PROBLEM STATEMENT: Copy out the entries below verbatim, beginning at the line that contains "The brown leather jacket at lower left is closer" and stopping after the line that contains "The brown leather jacket at lower left is positioned".

··· DATA SHOWN

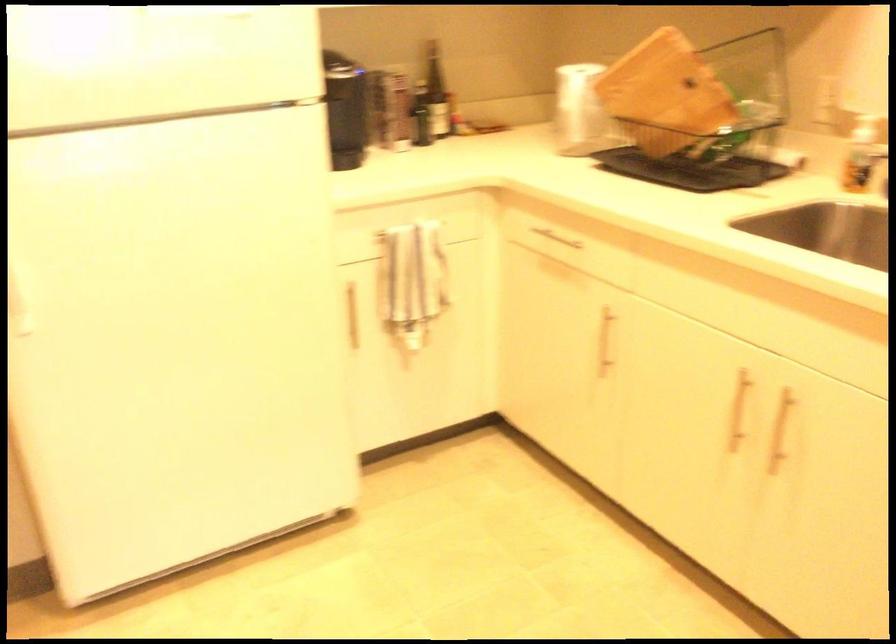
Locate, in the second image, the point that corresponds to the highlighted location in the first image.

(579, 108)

······
··· DATA SHOWN

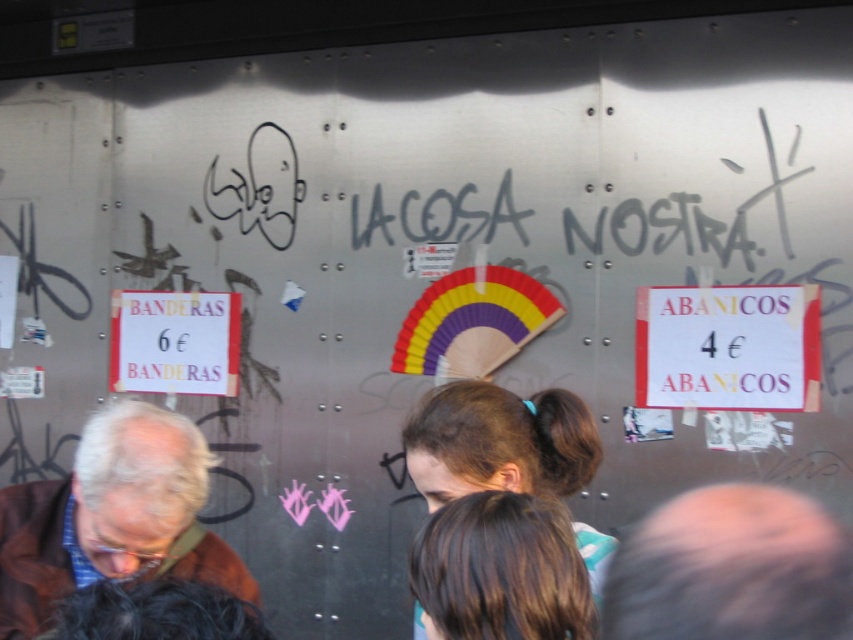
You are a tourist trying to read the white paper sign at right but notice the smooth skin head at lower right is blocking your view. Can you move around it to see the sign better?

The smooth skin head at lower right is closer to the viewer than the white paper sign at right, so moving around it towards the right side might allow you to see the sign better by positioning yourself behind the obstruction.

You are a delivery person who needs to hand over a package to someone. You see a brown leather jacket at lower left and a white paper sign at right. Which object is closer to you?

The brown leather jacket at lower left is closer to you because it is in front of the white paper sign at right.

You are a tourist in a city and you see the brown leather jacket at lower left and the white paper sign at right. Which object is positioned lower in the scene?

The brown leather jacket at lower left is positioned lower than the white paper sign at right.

······

SOLUTION TO THE EXERCISE:
The brown leather jacket at lower left is closer to you because it is in front of the white paper sign at right.

You are a tourist in a city and you see the brown leather jacket at lower left and the white paper sign at right. Which object is positioned lower in the scene?

The brown leather jacket at lower left is positioned lower than the white paper sign at right.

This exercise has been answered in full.